_WORK REQUIRED_
Could you repeat the records below exactly, without the pictures?
(DATASET CONTENT)
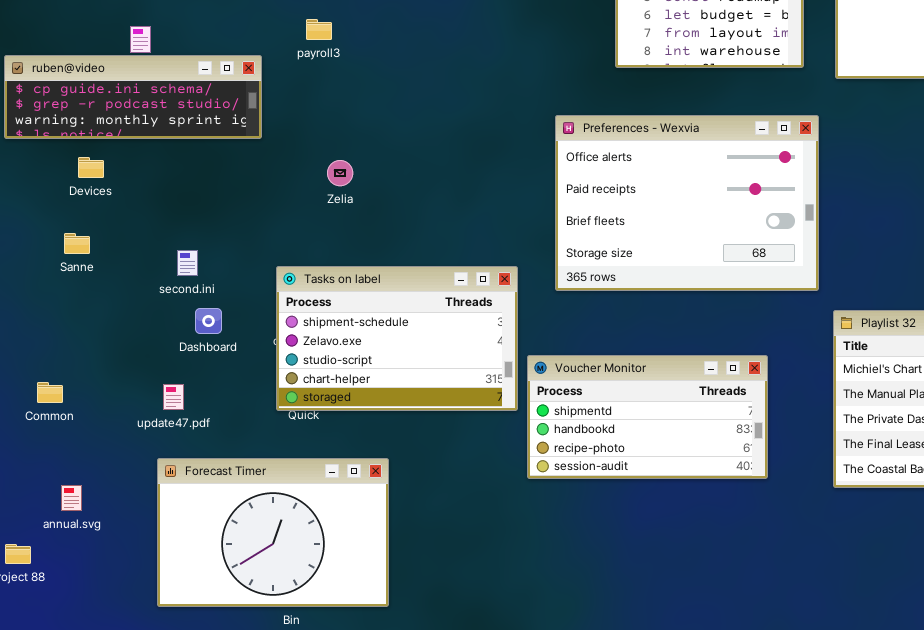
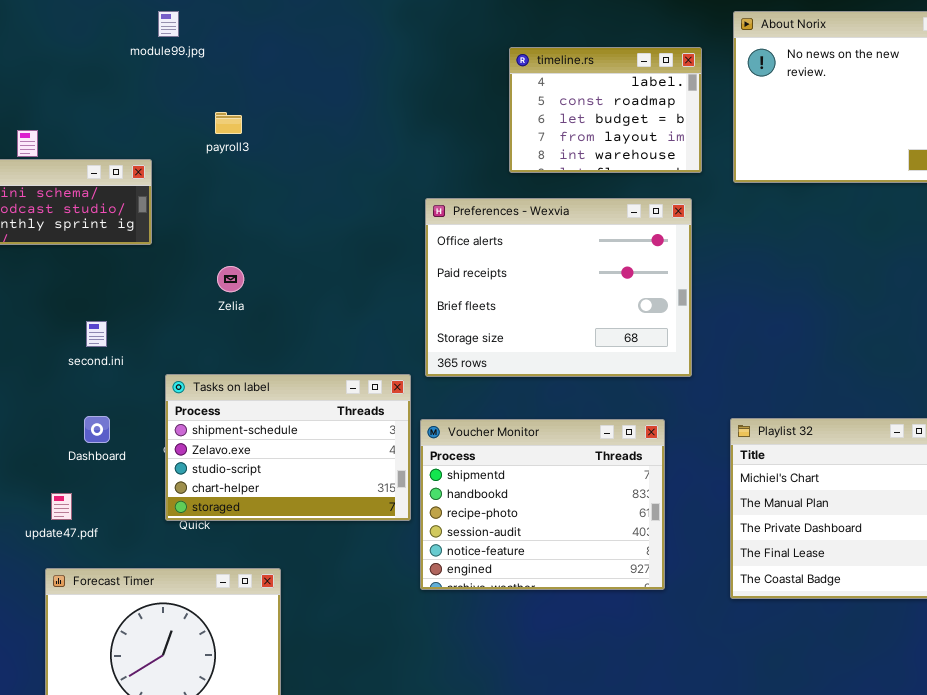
payroll3: [306,19,332,40] -> [215,112,242,134], moved
Preferences - Wexvia: [555,115,819,291] -> [425,198,692,377], moved
second.ini: [177,250,198,276] -> [86,321,107,347], moved
Voucher Monitor: [527,355,768,479] -> [420,419,665,590], resized

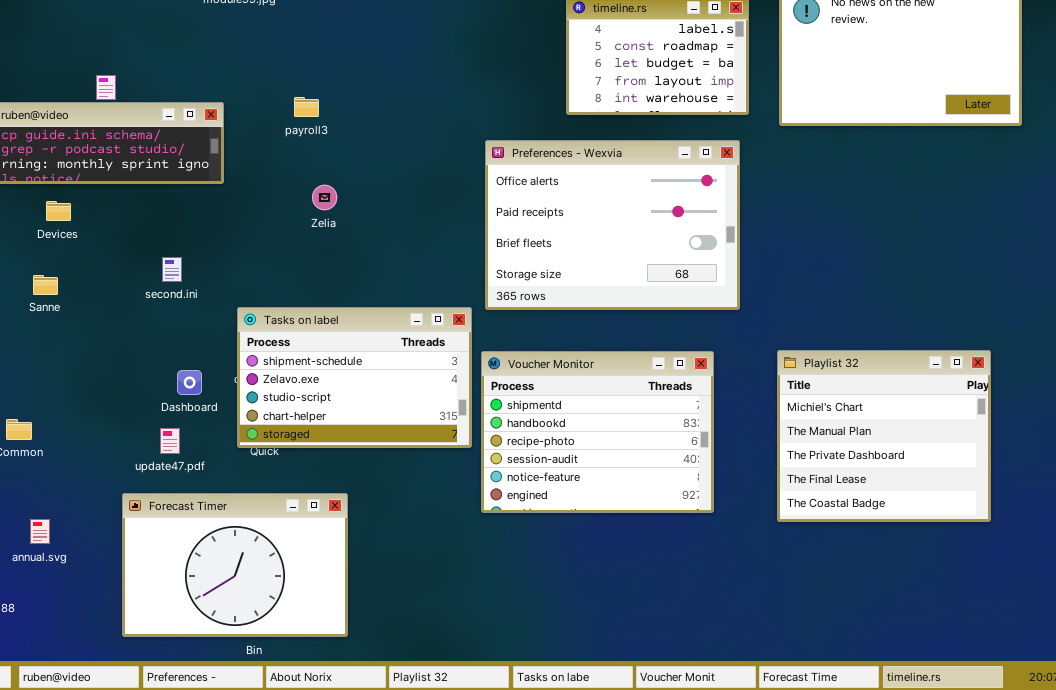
payroll3: [215,112,242,134] -> [294,97,319,117], moved
Zelia: [217,266,244,292] -> [312,185,337,210], moved
Dashboard: [84,416,110,443] -> [177,370,202,395], moved
update47.pdf: [51,493,72,520] -> [160,428,180,454], moved

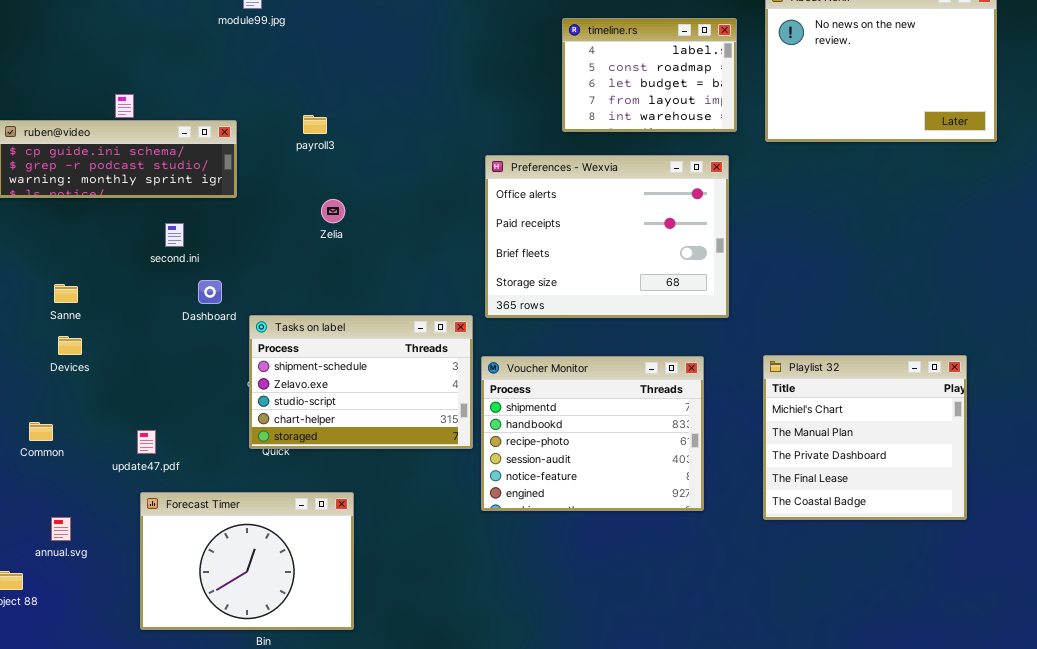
Devices: [46,201,71,221] -> [58,336,82,355], moved
second.ini: [162,257,182,282] -> [165,223,184,247], moved
Dashboard: [177,370,202,395] -> [198,280,222,304], moved
update47.pdf: [160,428,180,454] -> [137,430,156,454], moved

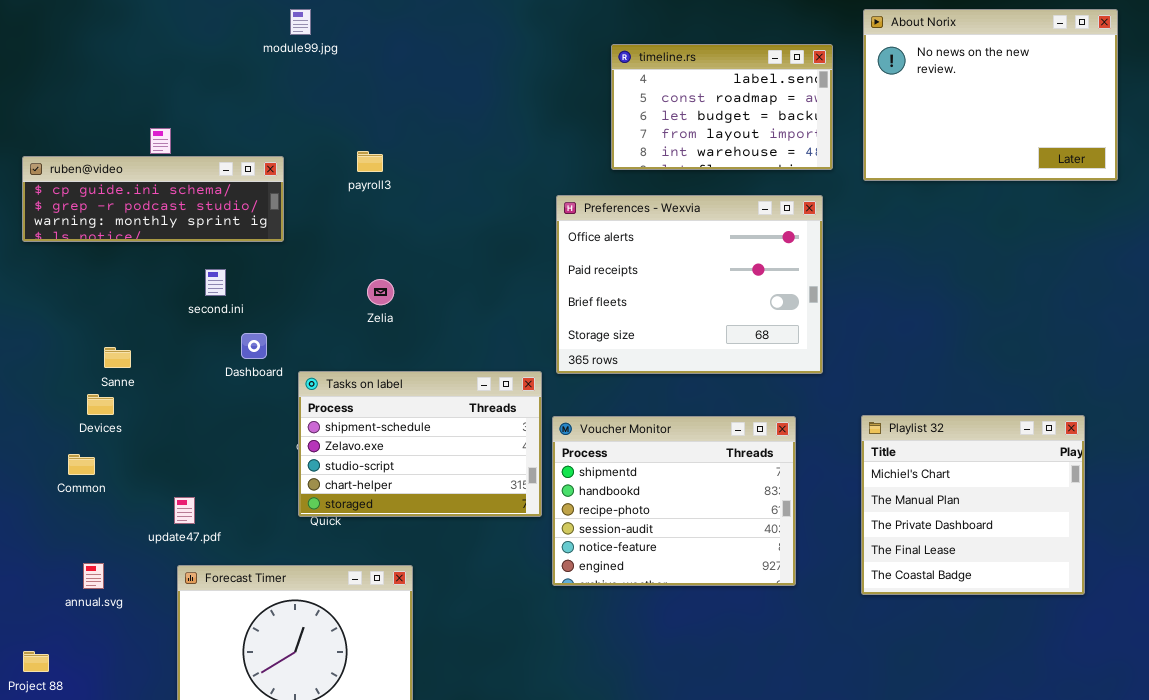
timeline.rs: [562,18,737,132] -> [611,44,833,170], resized
Zelia: [321,199,345,223] -> [367,279,394,305], moved
Sanne: [54,284,78,303] -> [104,347,131,368], moved
Common: [29,422,53,441] -> [68,454,95,475], moved
annual.svg: [51,517,71,541] -> [83,563,104,589], moved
(End DATASET CONTENT)
_EXERCISE SOLUTION_
payroll3: [306,19,332,40] -> [215,112,242,134], moved
Preferences - Wexvia: [555,115,819,291] -> [425,198,692,377], moved
second.ini: [177,250,198,276] -> [86,321,107,347], moved
Voucher Monitor: [527,355,768,479] -> [420,419,665,590], resized

payroll3: [215,112,242,134] -> [294,97,319,117], moved
Zelia: [217,266,244,292] -> [312,185,337,210], moved
Dashboard: [84,416,110,443] -> [177,370,202,395], moved
update47.pdf: [51,493,72,520] -> [160,428,180,454], moved

Devices: [46,201,71,221] -> [58,336,82,355], moved
second.ini: [162,257,182,282] -> [165,223,184,247], moved
Dashboard: [177,370,202,395] -> [198,280,222,304], moved
update47.pdf: [160,428,180,454] -> [137,430,156,454], moved

timeline.rs: [562,18,737,132] -> [611,44,833,170], resized
Zelia: [321,199,345,223] -> [367,279,394,305], moved
Sanne: [54,284,78,303] -> [104,347,131,368], moved
Common: [29,422,53,441] -> [68,454,95,475], moved
annual.svg: [51,517,71,541] -> [83,563,104,589], moved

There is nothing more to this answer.